Picture regions with boundary coordinates
___
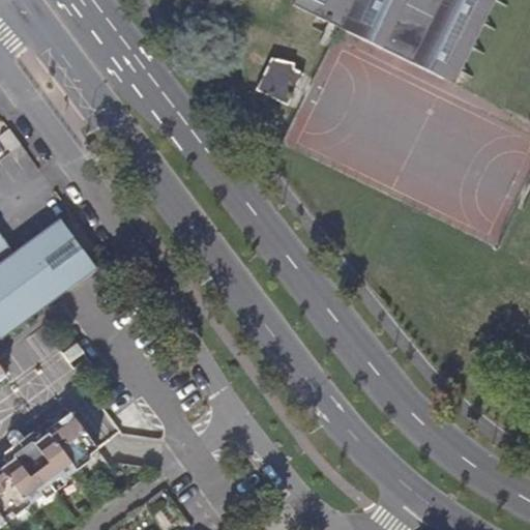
[(482,0),(297,0),(295,6),(444,78),(482,0)]
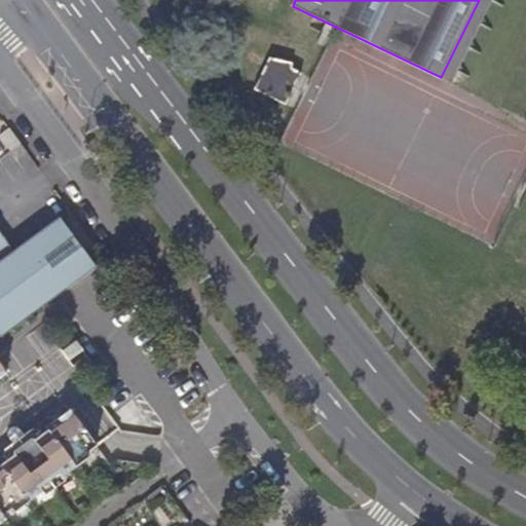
[(452,82),(491,0),(479,0),(441,77),(452,82)]
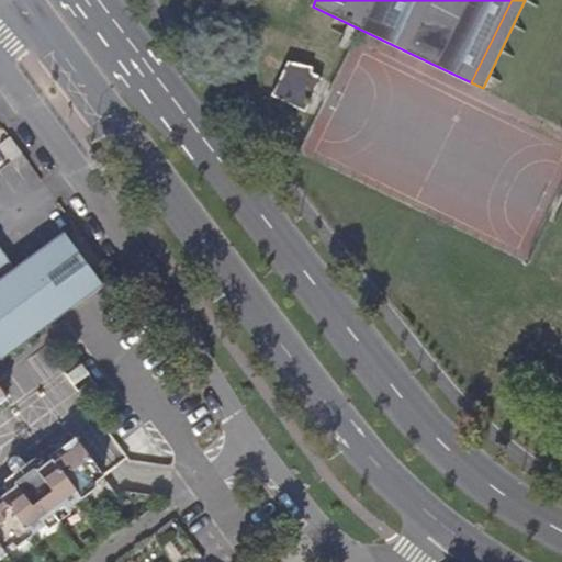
[(305,111),(322,79),(311,74),(312,71),(289,60),(271,96),(305,111)]
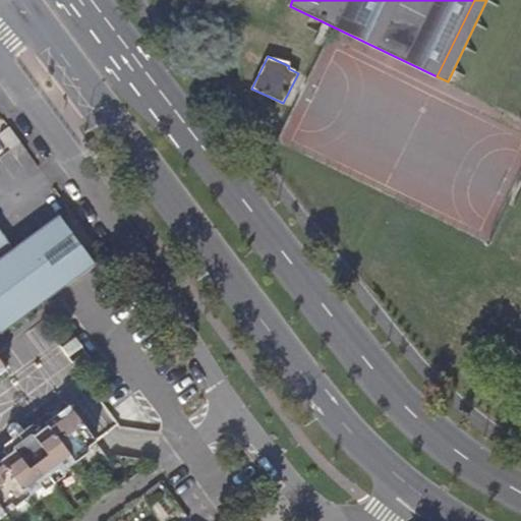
[(20,142),(9,129),(1,135),(10,150),(20,142)]
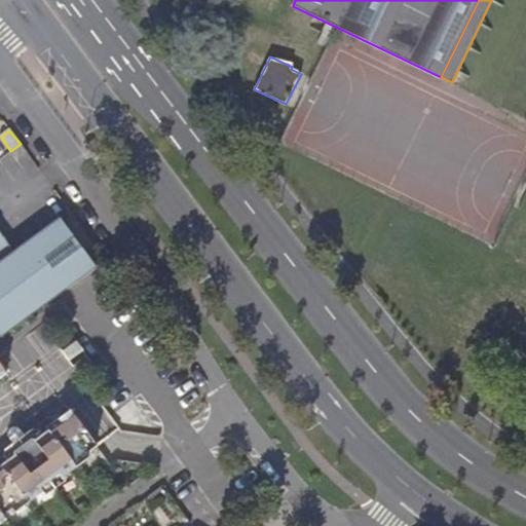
[(27,152),(21,144),(10,151),(16,159),(27,152)]
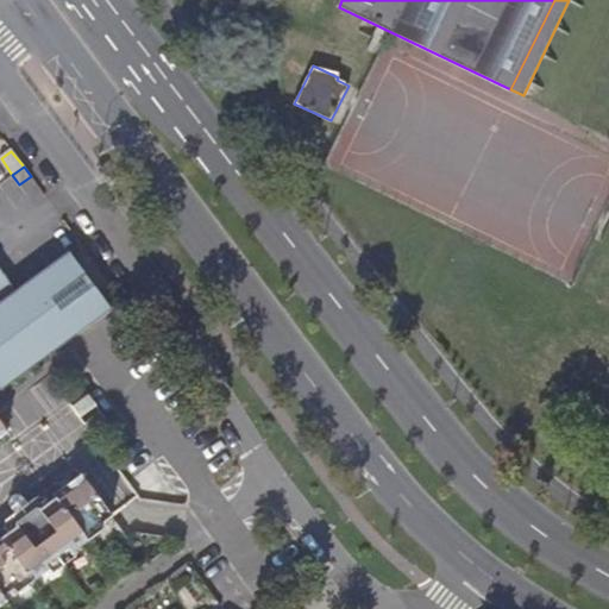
[(0,389),(1,391),(67,341),(110,309),(68,253),(16,293),(0,270),(0,389)]
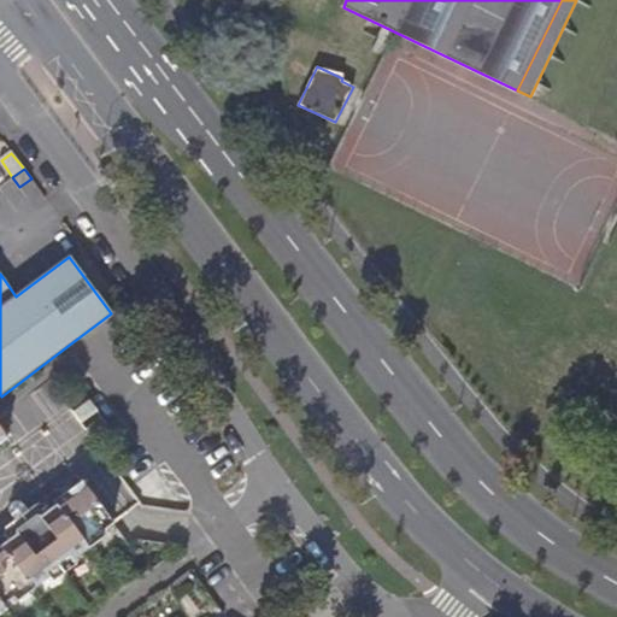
[(89,400),(72,412),(82,423),(98,411),(89,400)]
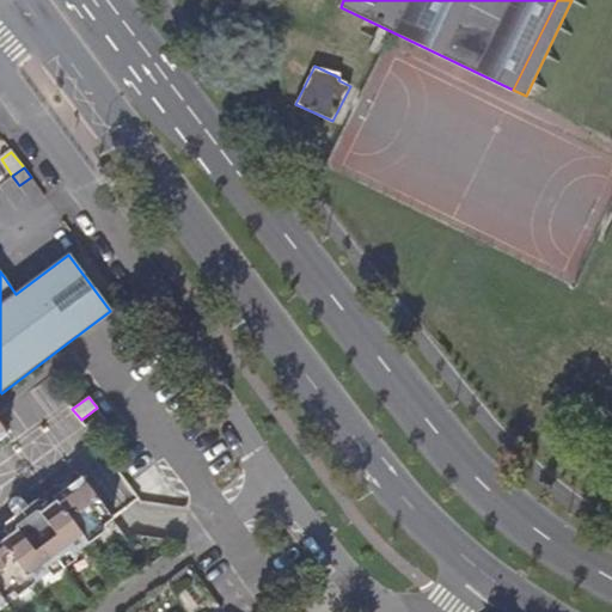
[(0,609),(6,605),(4,600),(16,593),(18,595),(49,571),(47,568),(57,561),(68,552),(71,556),(86,545),(102,533),(99,530),(112,520),(80,478),(54,499),(55,502),(40,513),(36,510),(31,514),(28,509),(16,518),(19,522),(16,525),(16,531),(0,542),(0,609)]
___
## AIM OF THE TASK:
From the first line to the last, write out the data exactly, dropping any pictures.

## YOUR SOLUTION:
[(482,0),(297,0),(295,6),(444,78),(482,0)]
[(452,82),(491,0),(479,0),(441,77),(452,82)]
[(305,111),(322,79),(311,74),(312,71),(289,60),(271,96),(305,111)]
[(20,142),(9,129),(1,135),(10,150),(20,142)]
[(27,152),(21,144),(10,151),(16,159),(27,152)]
[(0,389),(1,391),(67,341),(110,309),(68,253),(16,293),(0,270),(0,389)]
[(89,400),(72,412),(82,423),(98,411),(89,400)]
[(0,609),(6,605),(4,600),(16,593),(18,595),(49,571),(47,568),(57,561),(68,552),(71,556),(86,545),(102,533),(99,530),(112,520),(80,478),(54,499),(55,502),(40,513),(36,510),(31,514),(28,509),(16,518),(19,522),(16,525),(16,531),(0,542),(0,609)]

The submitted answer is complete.